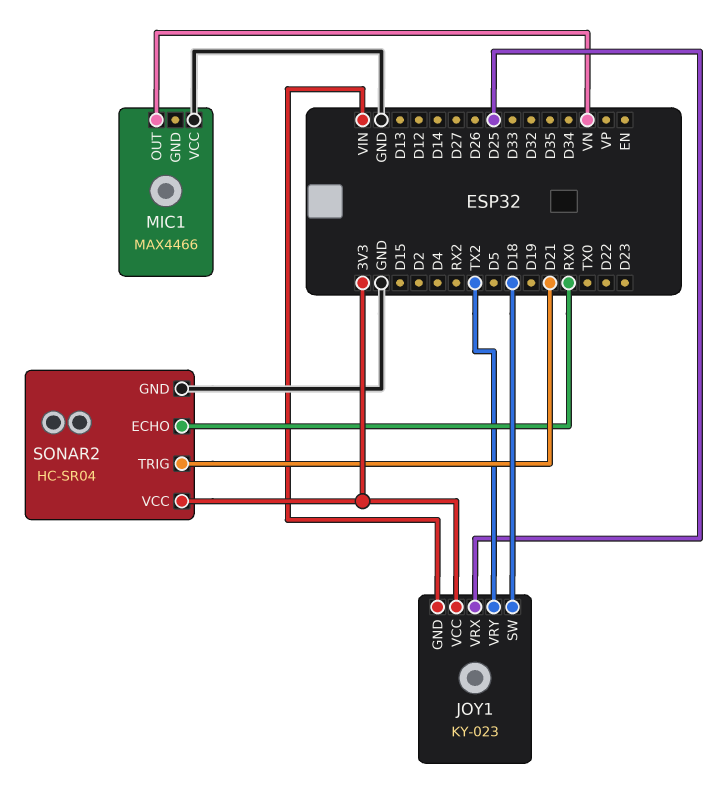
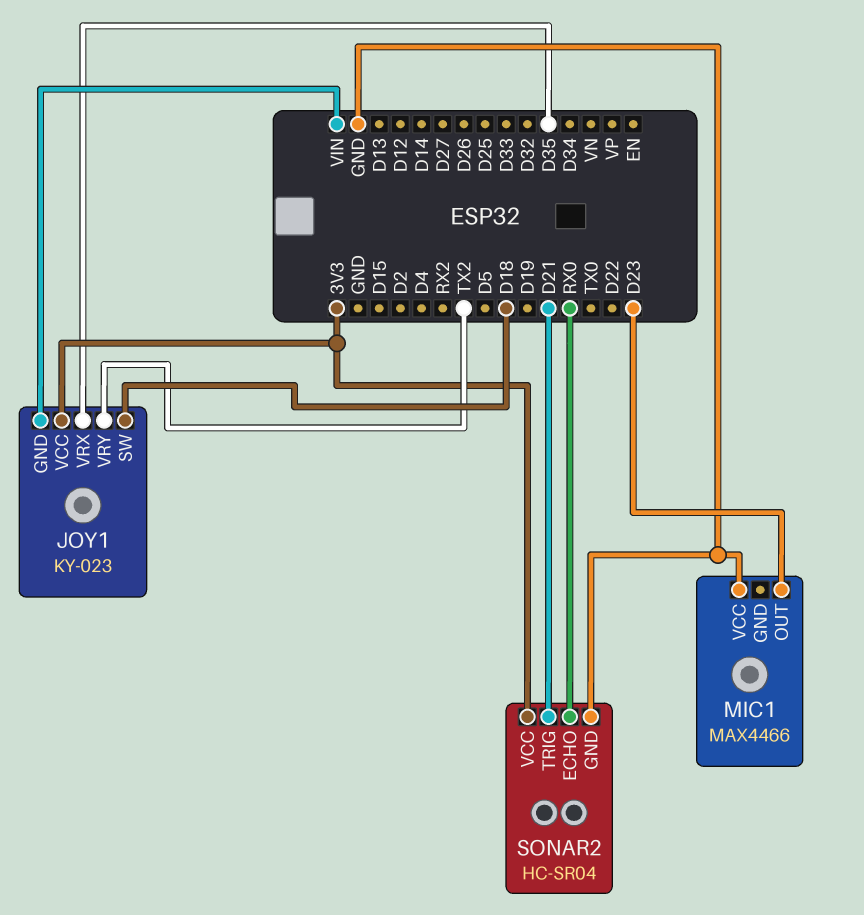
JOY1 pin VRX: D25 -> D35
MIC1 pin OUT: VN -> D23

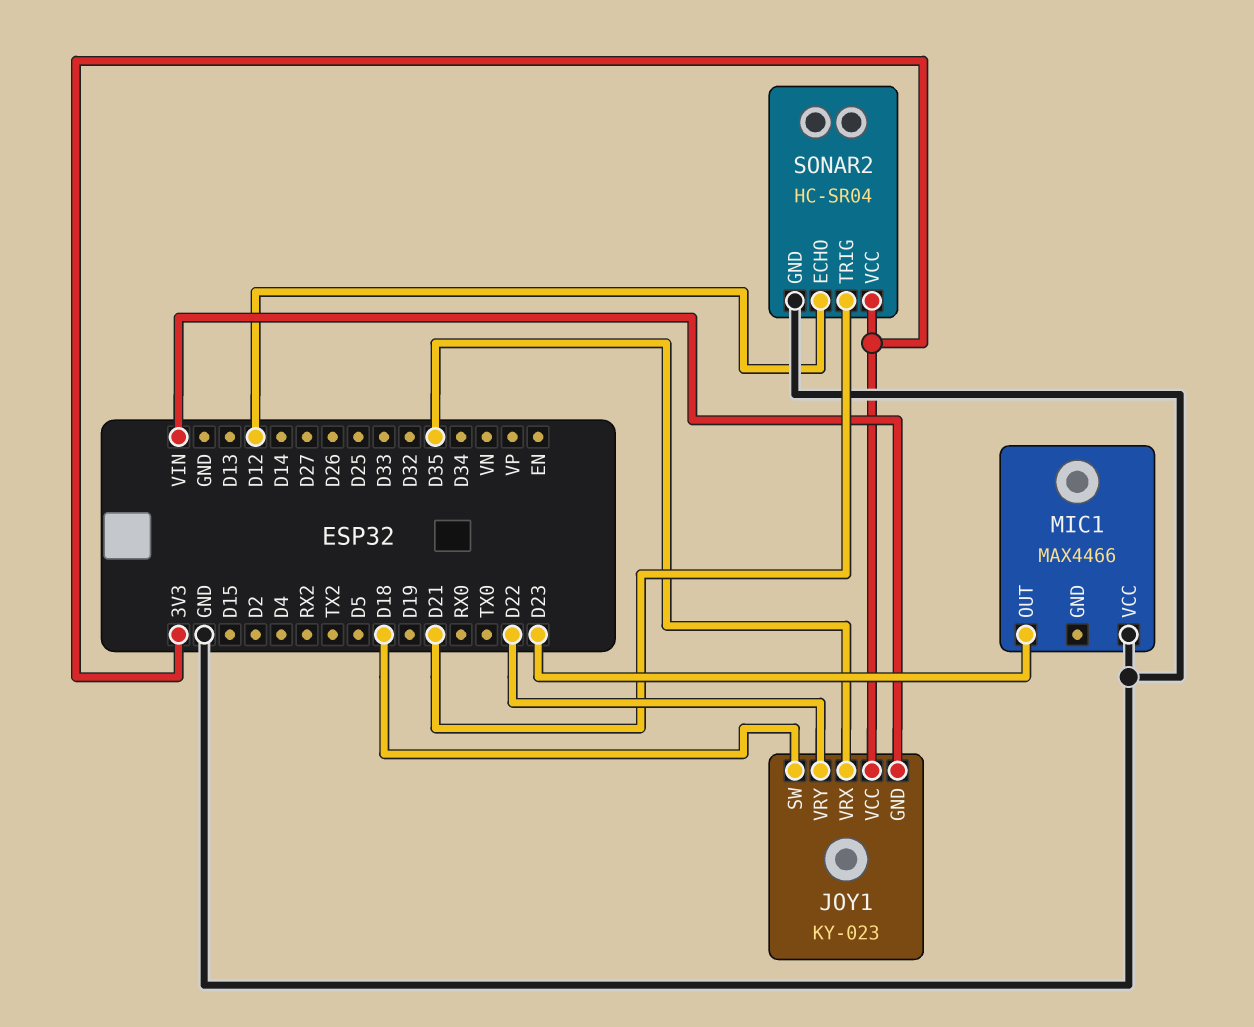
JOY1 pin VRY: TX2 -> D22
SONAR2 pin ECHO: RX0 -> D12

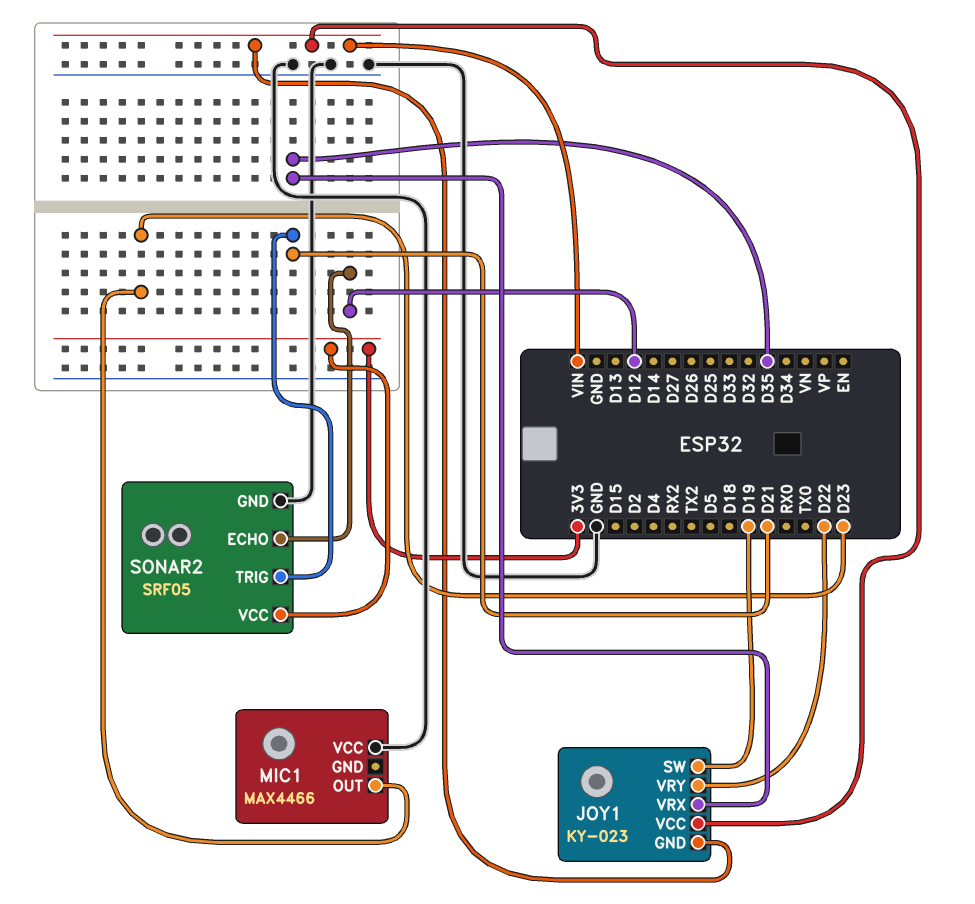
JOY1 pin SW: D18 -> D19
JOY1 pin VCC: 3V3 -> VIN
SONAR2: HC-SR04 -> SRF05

= TASK DESCRIPTION =
Your task is to write out, exactly, the line that holds "JOY1 pin SW: D18 -> D19" and every line after it until the records end.

= RESULT =
JOY1 pin SW: D18 -> D19
JOY1 pin VCC: 3V3 -> VIN
SONAR2: HC-SR04 -> SRF05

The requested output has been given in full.